Find the line with "Where the larilen" in the records below, then please transcribe it and every later line exactly, omitting the pictures and adding nothing.

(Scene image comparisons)
Segment Open
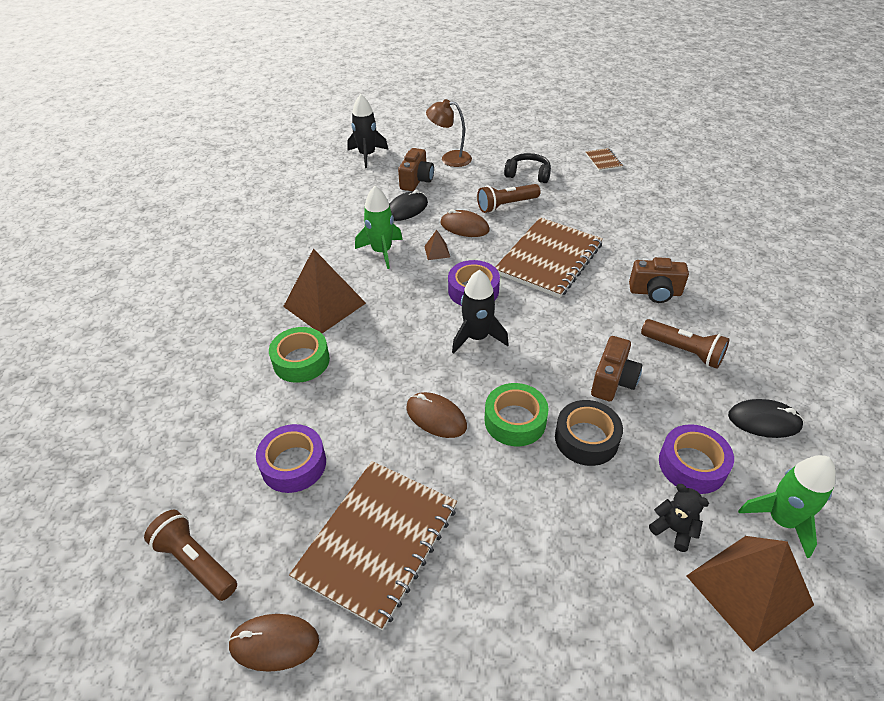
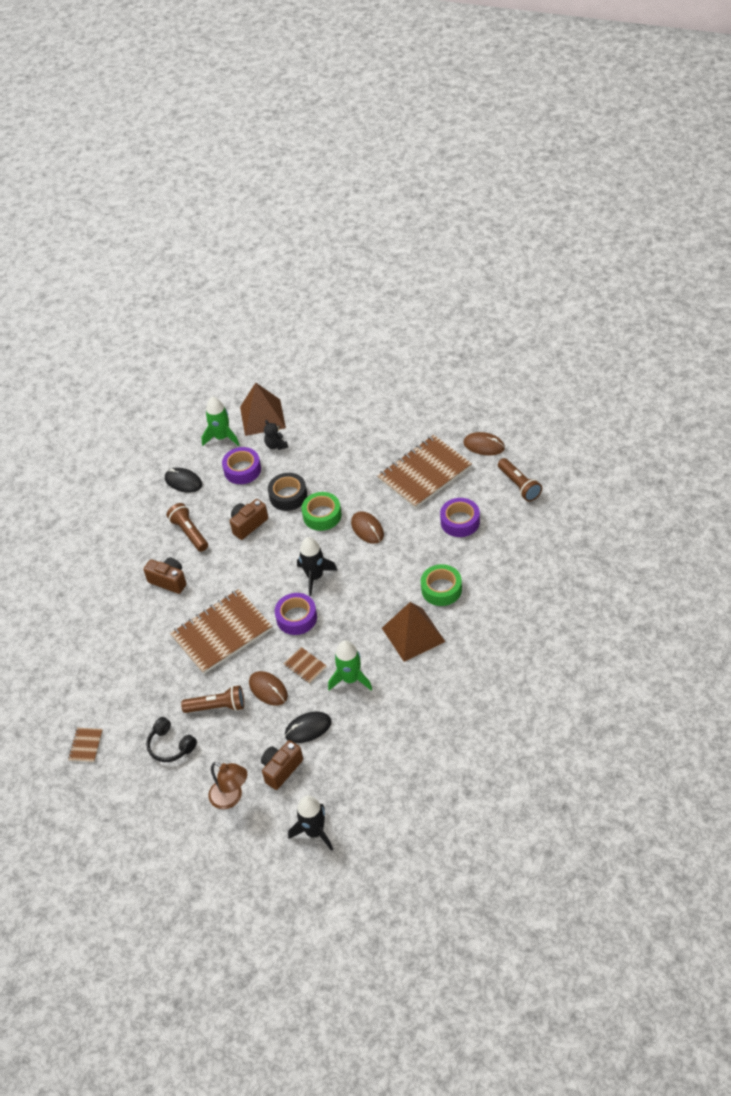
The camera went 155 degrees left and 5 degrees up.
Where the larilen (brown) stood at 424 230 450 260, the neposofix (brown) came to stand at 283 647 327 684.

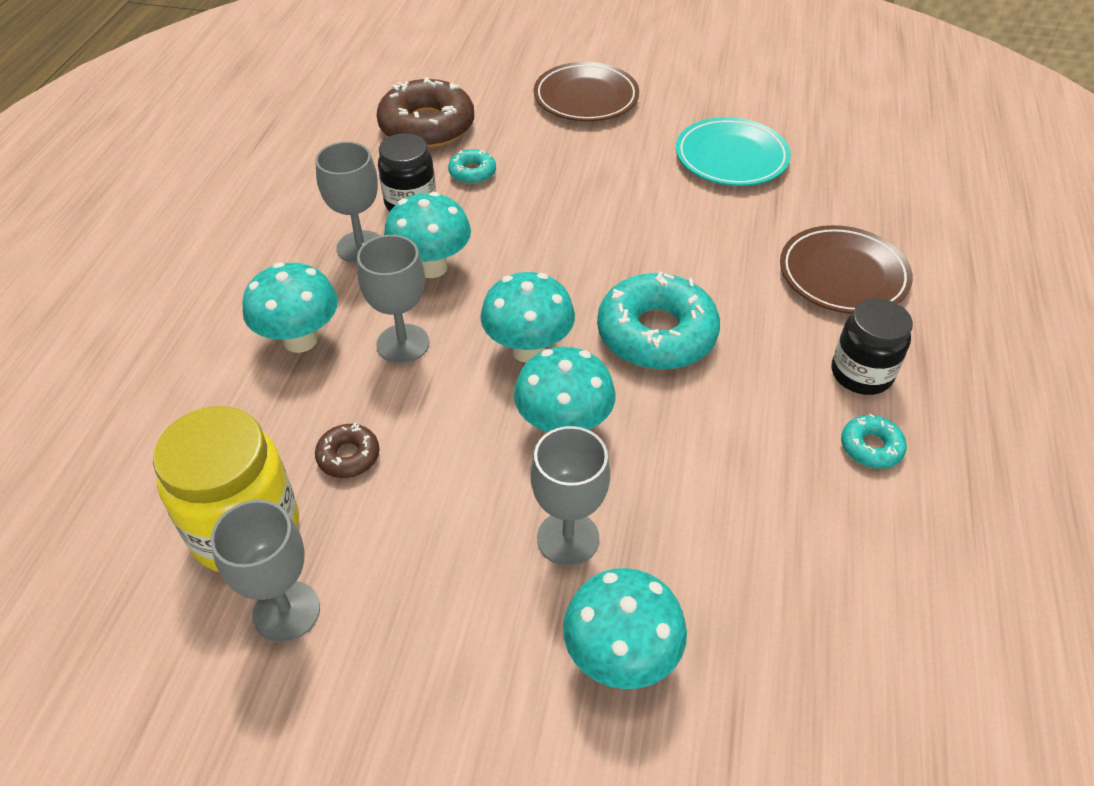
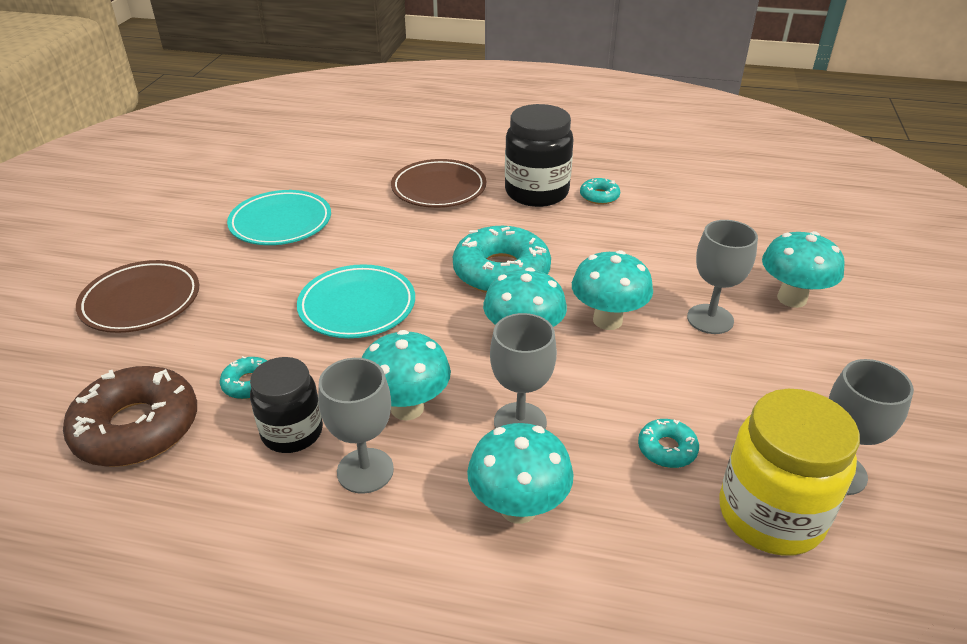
The camera went 90 degrees left and 10 degrees down.
The second view gained the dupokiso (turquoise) at 297 264 415 338.
What was the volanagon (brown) at 315 423 379 478 turned into the volanagon (turquoise) at 638 419 699 468.
The size of the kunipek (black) at 832 299 913 395 changed by a factor of 1.53.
Segment Closed
### Exercise output
Where the larilen (brown) stood at 424 230 450 260, the neposofix (brown) came to stand at 283 647 327 684.

The camera went 90 degrees left and 10 degrees down.
The second view gained the dupokiso (turquoise) at 297 264 415 338.
What was the volanagon (brown) at 315 423 379 478 turned into the volanagon (turquoise) at 638 419 699 468.
The size of the kunipek (black) at 832 299 913 395 changed by a factor of 1.53.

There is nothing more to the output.